▸ Activity: What is needed here is every line of the records that includes "grey".

Content starts

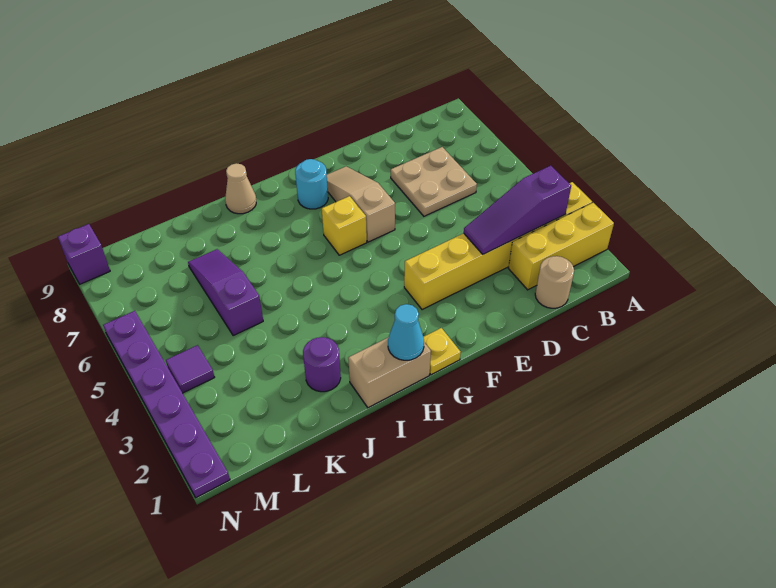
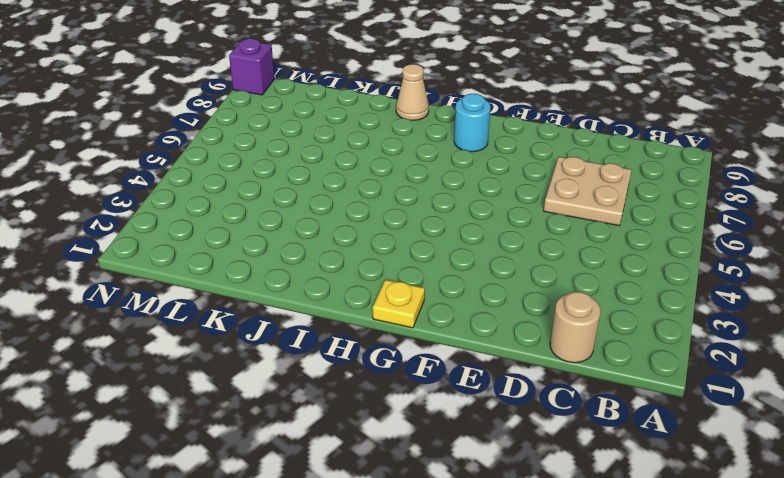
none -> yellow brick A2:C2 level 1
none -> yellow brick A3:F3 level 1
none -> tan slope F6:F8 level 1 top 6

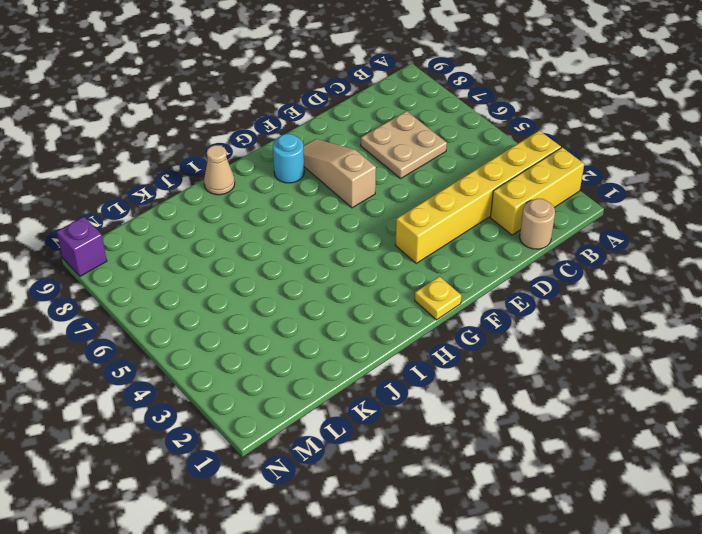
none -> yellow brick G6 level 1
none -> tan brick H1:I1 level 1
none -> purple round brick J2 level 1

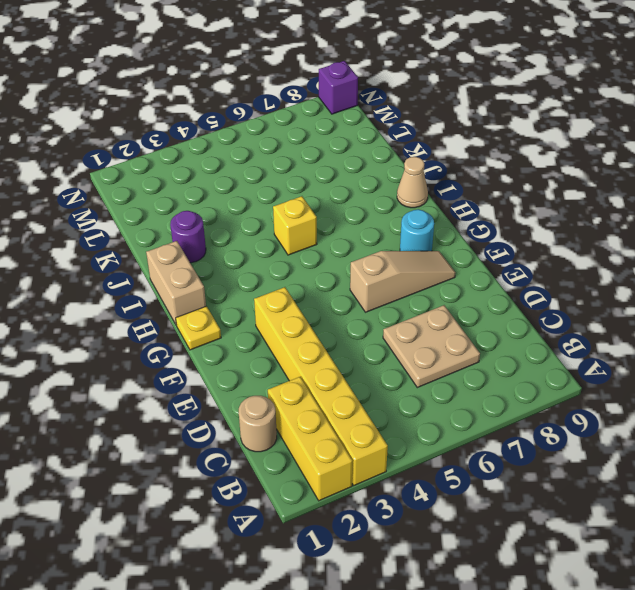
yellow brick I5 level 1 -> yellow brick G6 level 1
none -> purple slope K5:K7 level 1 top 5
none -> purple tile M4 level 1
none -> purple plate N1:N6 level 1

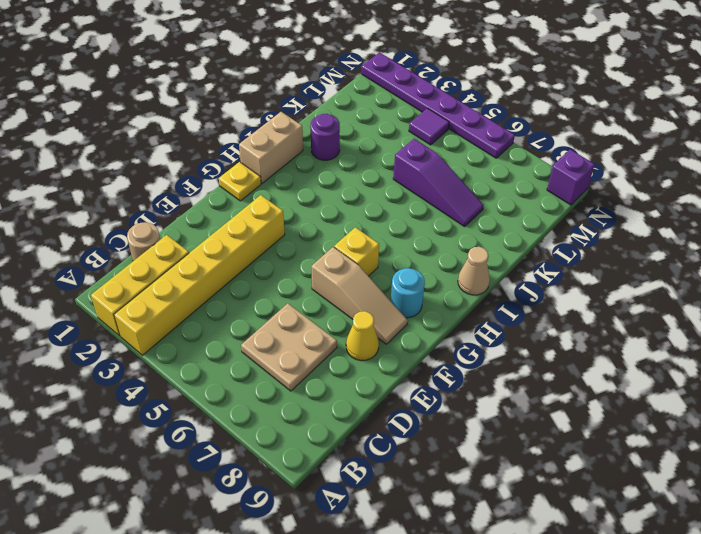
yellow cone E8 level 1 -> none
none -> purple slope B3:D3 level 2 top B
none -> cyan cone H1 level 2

Content ends
Content starts

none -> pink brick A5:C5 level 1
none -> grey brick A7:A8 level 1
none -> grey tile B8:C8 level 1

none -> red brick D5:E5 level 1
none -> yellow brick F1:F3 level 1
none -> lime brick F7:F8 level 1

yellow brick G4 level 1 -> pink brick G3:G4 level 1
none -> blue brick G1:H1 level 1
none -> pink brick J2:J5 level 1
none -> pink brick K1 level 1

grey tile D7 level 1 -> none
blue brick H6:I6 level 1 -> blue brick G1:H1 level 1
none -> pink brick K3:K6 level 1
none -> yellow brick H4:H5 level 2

Content ends
Content starts

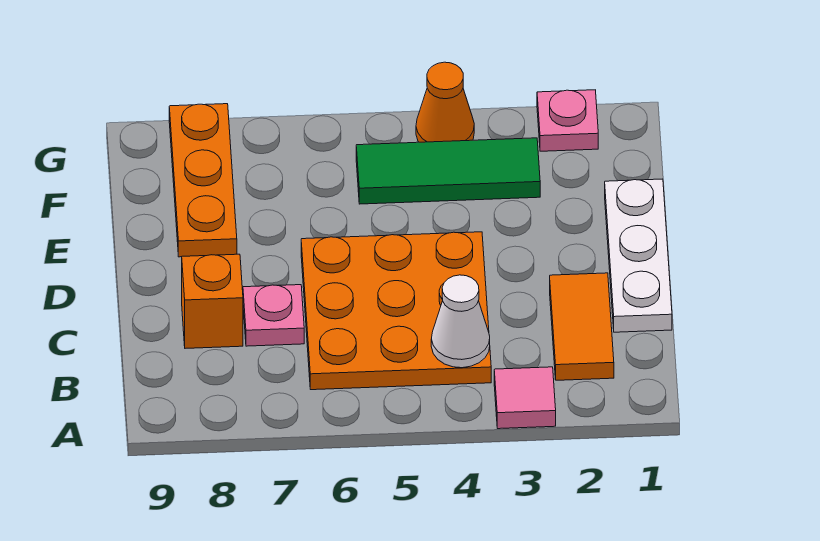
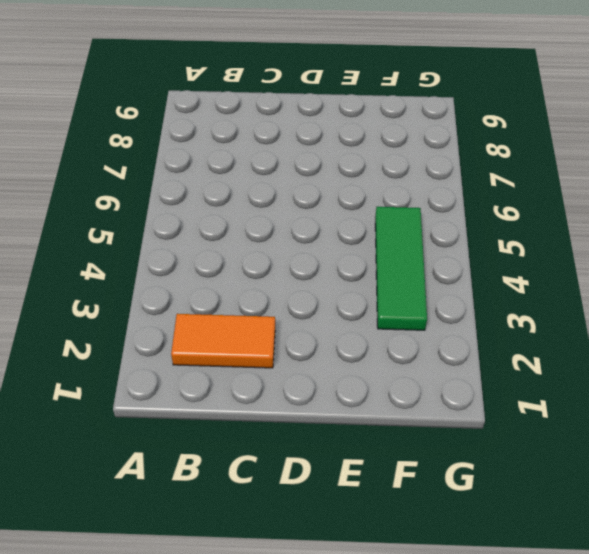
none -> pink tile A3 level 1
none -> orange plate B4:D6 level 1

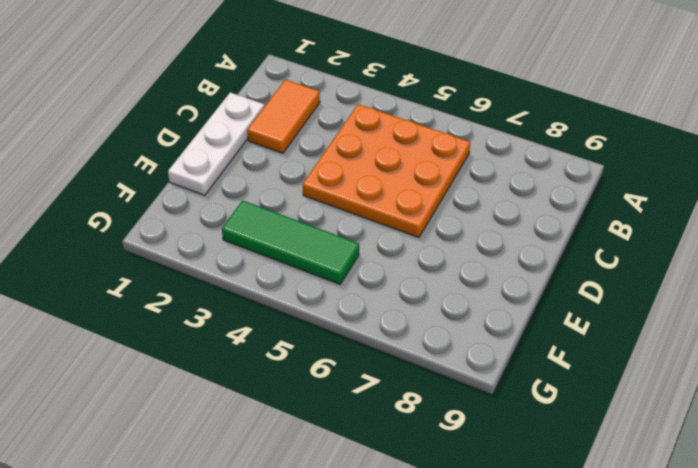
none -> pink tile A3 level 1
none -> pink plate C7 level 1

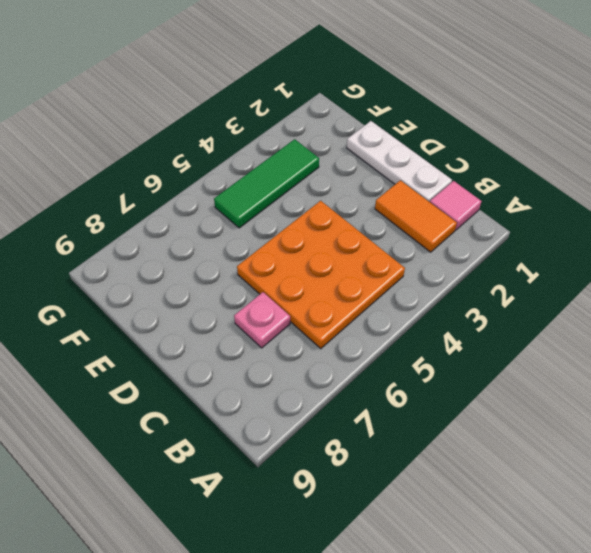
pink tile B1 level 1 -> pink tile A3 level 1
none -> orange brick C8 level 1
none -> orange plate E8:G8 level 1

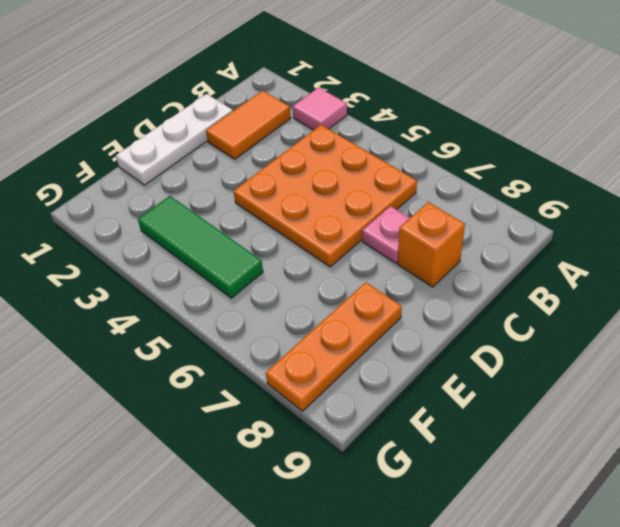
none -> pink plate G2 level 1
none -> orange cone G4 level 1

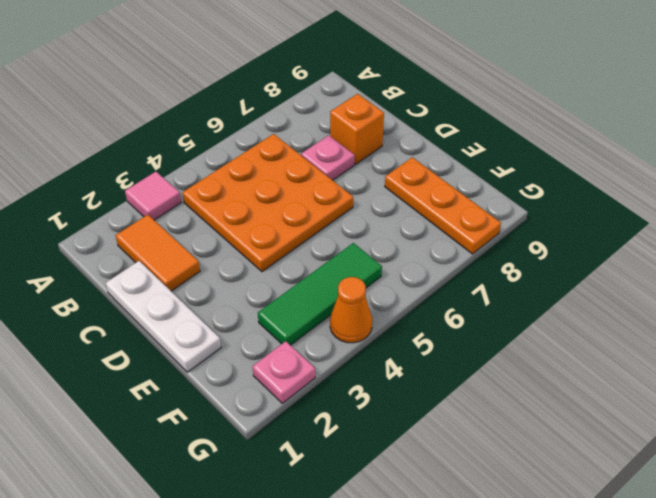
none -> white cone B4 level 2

Content ends

▸ Completed exercise:
none -> grey brick A7:A8 level 1
none -> grey tile B8:C8 level 1
grey tile D7 level 1 -> none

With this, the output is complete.